--- Task to carry out ---
An identical copy of every entry below is the required output.
********************
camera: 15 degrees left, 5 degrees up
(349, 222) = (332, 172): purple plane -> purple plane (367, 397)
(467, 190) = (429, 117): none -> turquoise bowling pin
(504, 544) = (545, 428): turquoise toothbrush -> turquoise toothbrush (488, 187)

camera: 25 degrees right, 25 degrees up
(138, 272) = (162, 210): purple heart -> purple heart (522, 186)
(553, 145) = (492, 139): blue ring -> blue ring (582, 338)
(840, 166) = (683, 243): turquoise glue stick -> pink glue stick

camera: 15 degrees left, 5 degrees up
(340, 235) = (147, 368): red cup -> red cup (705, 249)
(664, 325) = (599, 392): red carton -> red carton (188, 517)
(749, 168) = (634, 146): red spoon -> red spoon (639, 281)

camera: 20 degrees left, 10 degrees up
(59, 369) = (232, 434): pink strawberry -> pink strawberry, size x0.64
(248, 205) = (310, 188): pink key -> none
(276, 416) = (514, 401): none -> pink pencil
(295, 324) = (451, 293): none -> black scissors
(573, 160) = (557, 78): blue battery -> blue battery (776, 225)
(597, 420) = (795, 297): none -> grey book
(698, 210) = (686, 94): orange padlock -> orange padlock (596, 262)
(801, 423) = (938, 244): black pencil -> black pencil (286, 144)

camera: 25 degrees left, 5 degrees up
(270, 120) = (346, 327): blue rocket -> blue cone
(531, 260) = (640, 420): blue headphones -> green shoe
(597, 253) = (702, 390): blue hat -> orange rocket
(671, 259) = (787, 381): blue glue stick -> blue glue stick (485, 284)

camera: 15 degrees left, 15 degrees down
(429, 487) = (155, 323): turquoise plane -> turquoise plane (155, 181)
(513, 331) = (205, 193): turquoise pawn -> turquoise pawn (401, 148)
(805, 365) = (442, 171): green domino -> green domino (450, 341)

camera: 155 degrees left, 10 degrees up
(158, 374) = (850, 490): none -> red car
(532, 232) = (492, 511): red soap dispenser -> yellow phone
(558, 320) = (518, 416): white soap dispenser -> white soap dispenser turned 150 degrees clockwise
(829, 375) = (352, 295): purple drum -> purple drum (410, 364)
********************
--- Your solution ---
camera: 15 degrees left, 5 degrees up
(349, 222) = (332, 172): purple plane -> purple plane (367, 397)
(467, 190) = (429, 117): none -> turquoise bowling pin
(504, 544) = (545, 428): turquoise toothbrush -> turquoise toothbrush (488, 187)

camera: 25 degrees right, 25 degrees up
(138, 272) = (162, 210): purple heart -> purple heart (522, 186)
(553, 145) = (492, 139): blue ring -> blue ring (582, 338)
(840, 166) = (683, 243): turquoise glue stick -> pink glue stick

camera: 15 degrees left, 5 degrees up
(340, 235) = (147, 368): red cup -> red cup (705, 249)
(664, 325) = (599, 392): red carton -> red carton (188, 517)
(749, 168) = (634, 146): red spoon -> red spoon (639, 281)

camera: 20 degrees left, 10 degrees up
(59, 369) = (232, 434): pink strawberry -> pink strawberry, size x0.64
(248, 205) = (310, 188): pink key -> none
(276, 416) = (514, 401): none -> pink pencil
(295, 324) = (451, 293): none -> black scissors
(573, 160) = (557, 78): blue battery -> blue battery (776, 225)
(597, 420) = (795, 297): none -> grey book
(698, 210) = (686, 94): orange padlock -> orange padlock (596, 262)
(801, 423) = (938, 244): black pencil -> black pencil (286, 144)

camera: 25 degrees left, 5 degrees up
(270, 120) = (346, 327): blue rocket -> blue cone
(531, 260) = (640, 420): blue headphones -> green shoe
(597, 253) = (702, 390): blue hat -> orange rocket
(671, 259) = (787, 381): blue glue stick -> blue glue stick (485, 284)

camera: 15 degrees left, 15 degrees down
(429, 487) = (155, 323): turquoise plane -> turquoise plane (155, 181)
(513, 331) = (205, 193): turquoise pawn -> turquoise pawn (401, 148)
(805, 365) = (442, 171): green domino -> green domino (450, 341)

camera: 155 degrees left, 10 degrees up
(158, 374) = (850, 490): none -> red car
(532, 232) = (492, 511): red soap dispenser -> yellow phone
(558, 320) = (518, 416): white soap dispenser -> white soap dispenser turned 150 degrees clockwise
(829, 375) = (352, 295): purple drum -> purple drum (410, 364)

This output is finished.